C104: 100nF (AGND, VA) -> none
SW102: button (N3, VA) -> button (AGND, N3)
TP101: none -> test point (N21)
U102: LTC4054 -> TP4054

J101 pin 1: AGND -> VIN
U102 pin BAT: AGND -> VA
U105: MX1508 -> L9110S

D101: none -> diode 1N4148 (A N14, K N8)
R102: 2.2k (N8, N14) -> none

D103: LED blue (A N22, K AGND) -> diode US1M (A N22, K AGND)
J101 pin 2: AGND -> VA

·····

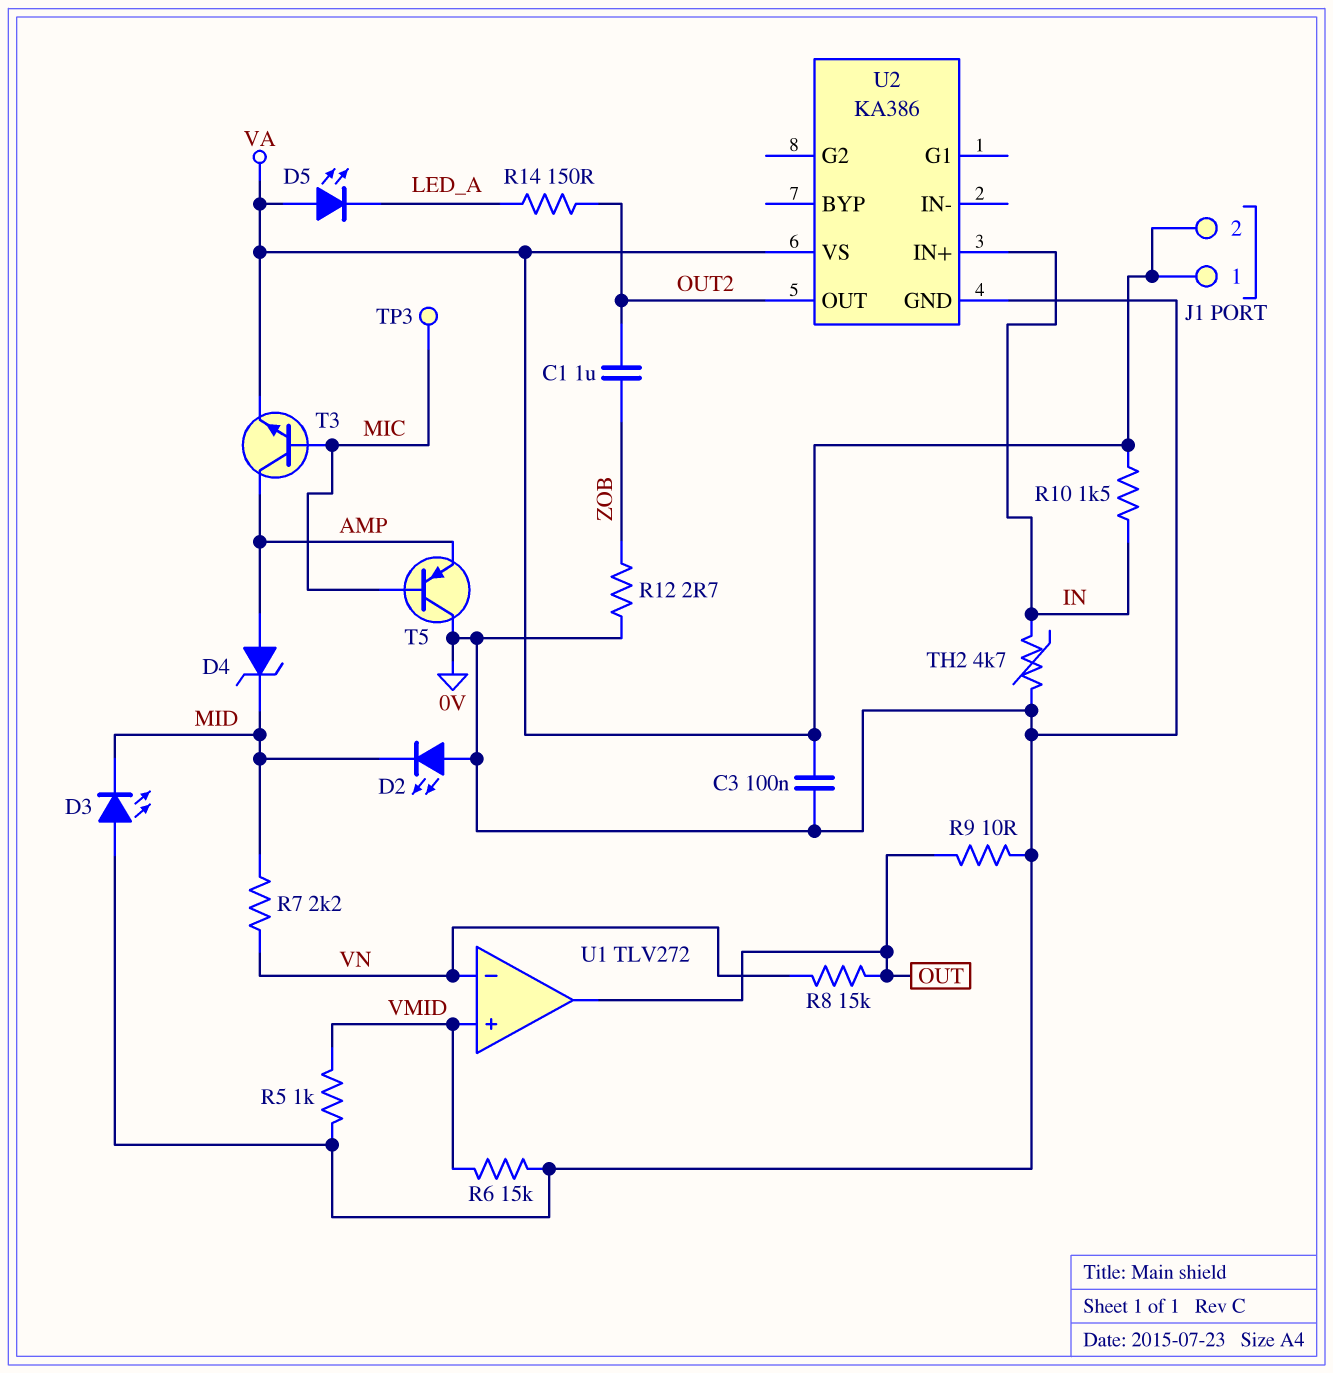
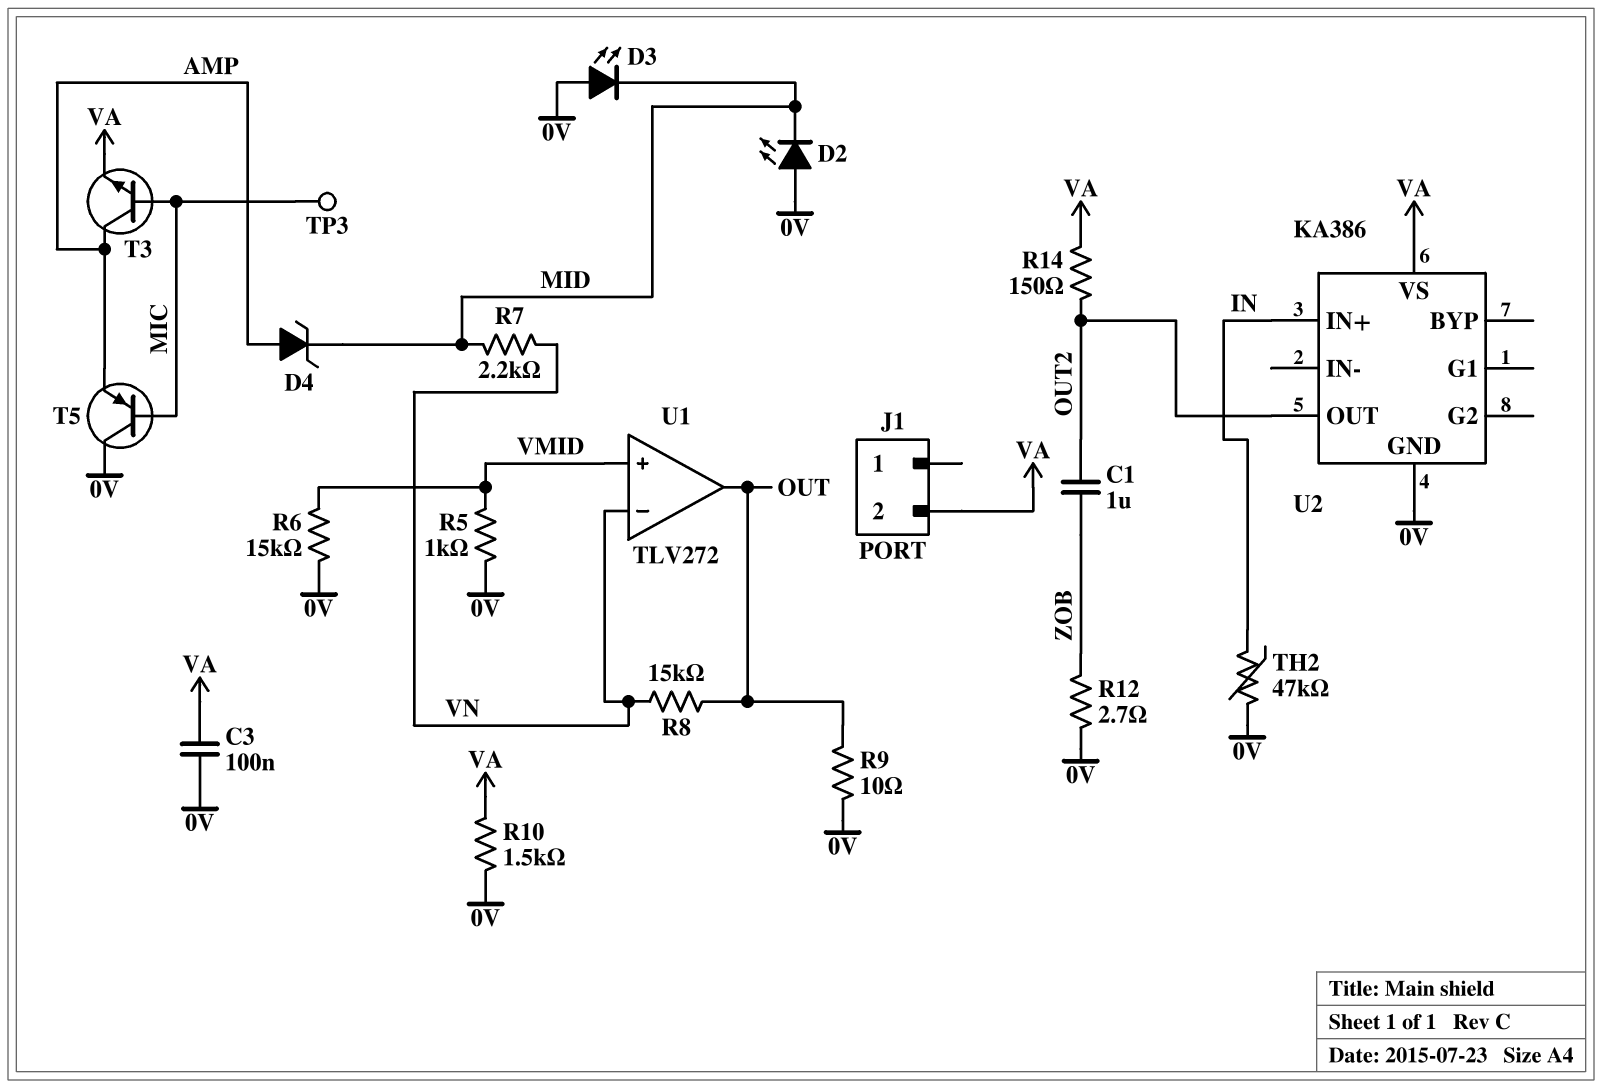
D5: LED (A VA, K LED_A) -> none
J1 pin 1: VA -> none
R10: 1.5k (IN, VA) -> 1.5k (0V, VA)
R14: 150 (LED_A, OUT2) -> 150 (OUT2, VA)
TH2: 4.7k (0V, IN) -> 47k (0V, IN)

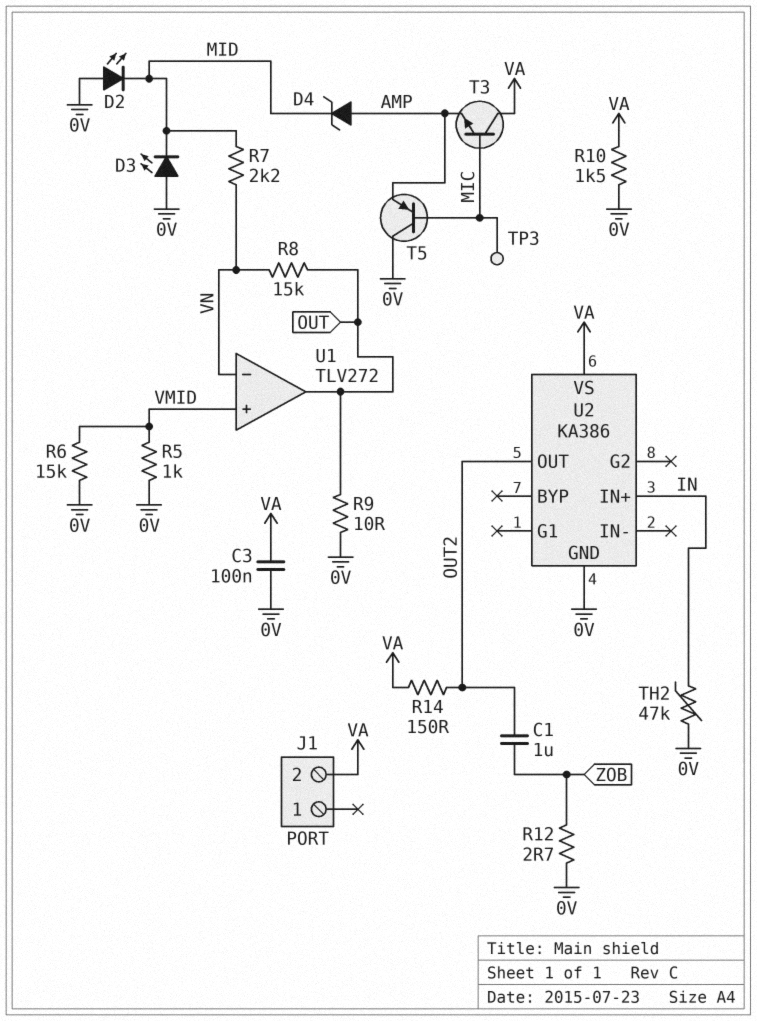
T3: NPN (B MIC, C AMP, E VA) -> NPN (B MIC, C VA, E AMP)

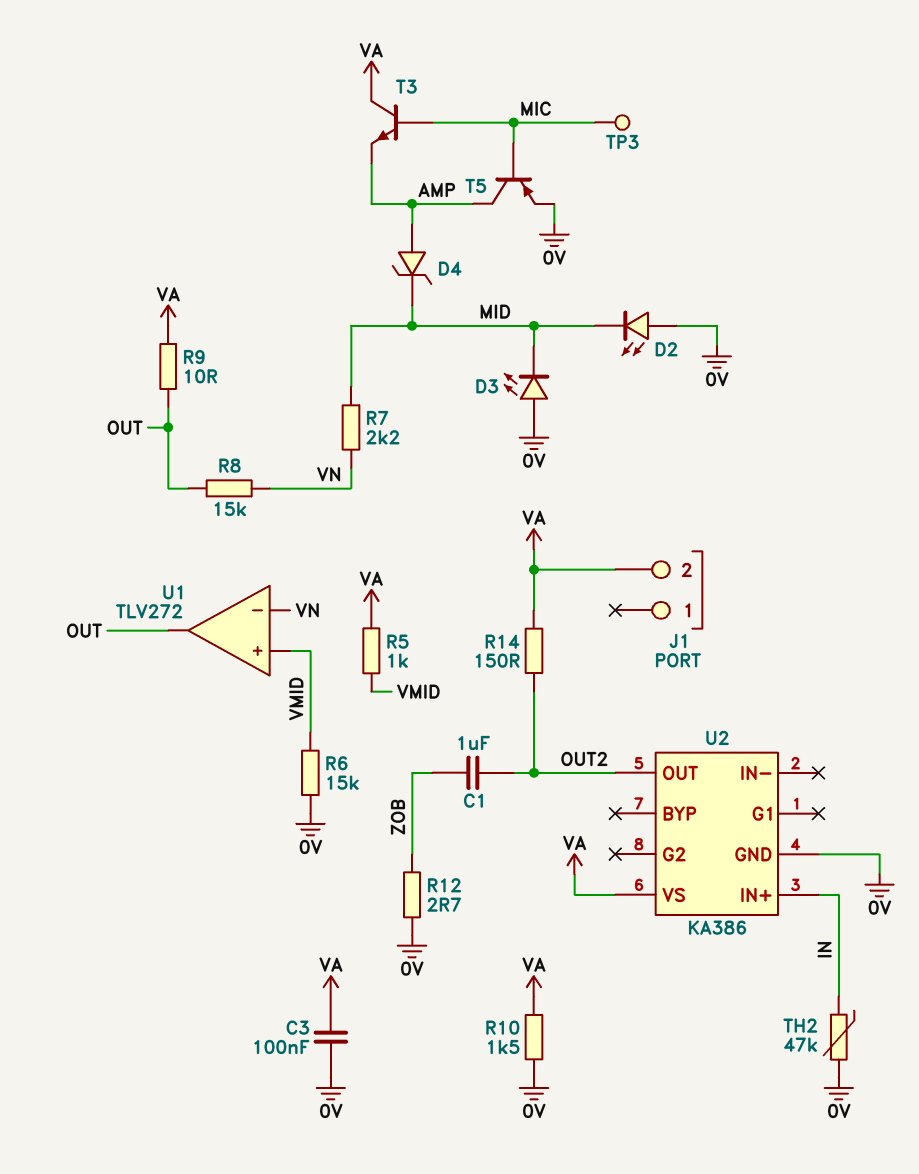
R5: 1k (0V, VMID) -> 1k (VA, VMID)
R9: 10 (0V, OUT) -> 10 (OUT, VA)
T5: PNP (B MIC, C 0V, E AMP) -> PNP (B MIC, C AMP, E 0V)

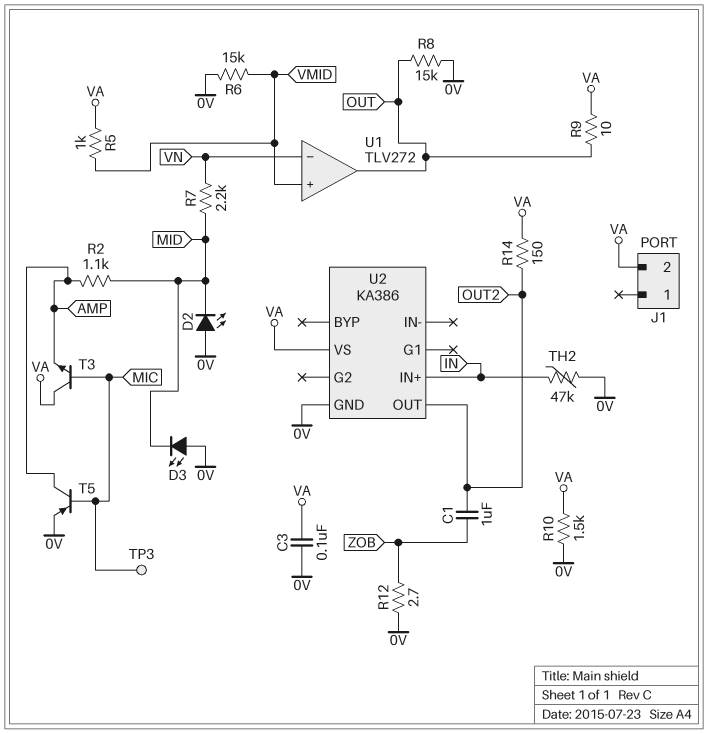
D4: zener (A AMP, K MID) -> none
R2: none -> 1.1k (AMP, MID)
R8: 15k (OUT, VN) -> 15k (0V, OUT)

·····

--- Work order ---
Set down only the lines above that fall between the line holding "D103: LED blue" and the line holding "J101 pin 2: AGND -> VA", inclusive, keeping each exact.

--- Response to the exercise ---
D103: LED blue (A N22, K AGND) -> diode US1M (A N22, K AGND)
J101 pin 2: AGND -> VA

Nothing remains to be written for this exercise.